▶ _Exercise requirements_
An exact copy of every entry is needed, with the images left out.

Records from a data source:
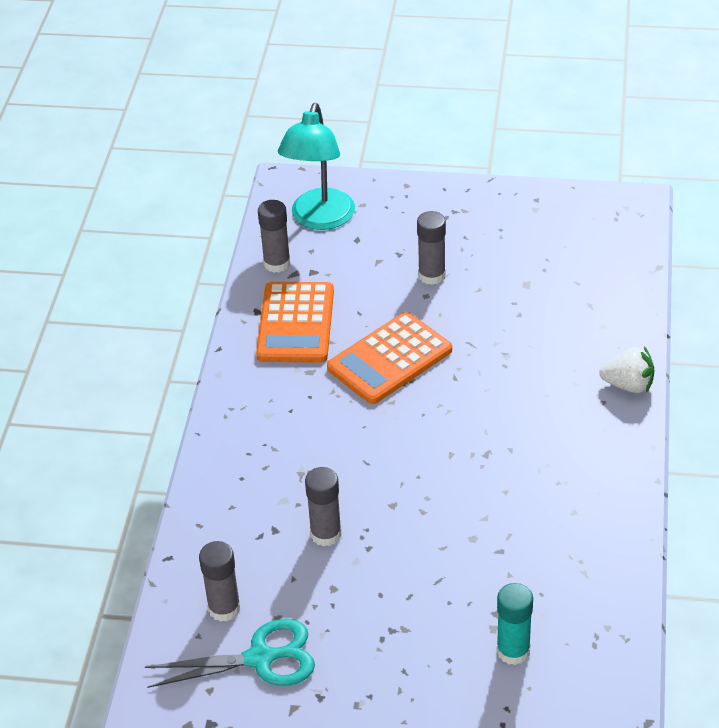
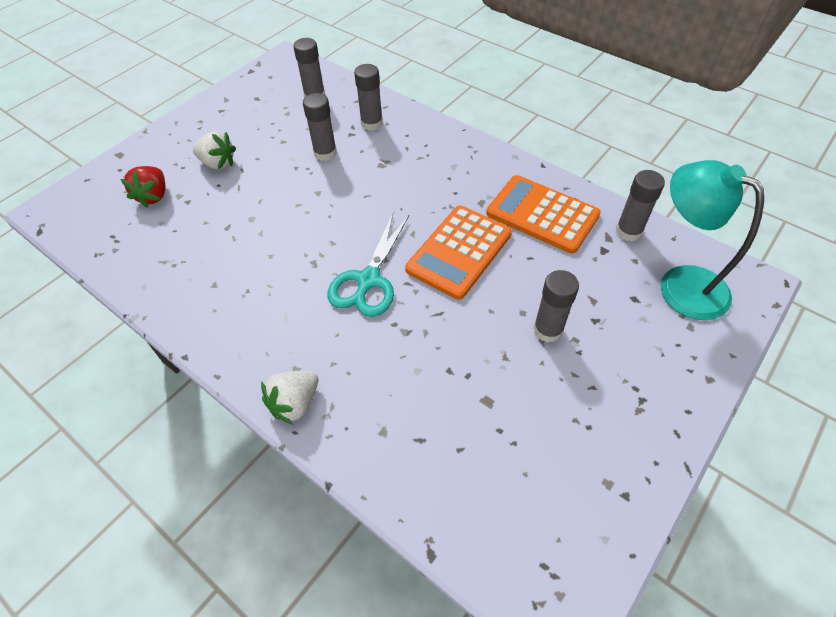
camera: 120 degrees right, 10 degrees up
(242, 520) = (371, 123): none -> grey glue stick
(260, 658) = (268, 98): turquoise scissors -> turquoise scissors (368, 280)
(389, 359) = (459, 252): orange calculator -> orange calculator turned 135 degrees counterclockwise
(417, 626) = (218, 163): none -> white strawberry
(513, 651) = (154, 196): turquoise glue stick -> red strawberry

▶ _Answer to the exercise_
camera: 120 degrees right, 10 degrees up
(242, 520) = (371, 123): none -> grey glue stick
(260, 658) = (268, 98): turquoise scissors -> turquoise scissors (368, 280)
(389, 359) = (459, 252): orange calculator -> orange calculator turned 135 degrees counterclockwise
(417, 626) = (218, 163): none -> white strawberry
(513, 651) = (154, 196): turquoise glue stick -> red strawberry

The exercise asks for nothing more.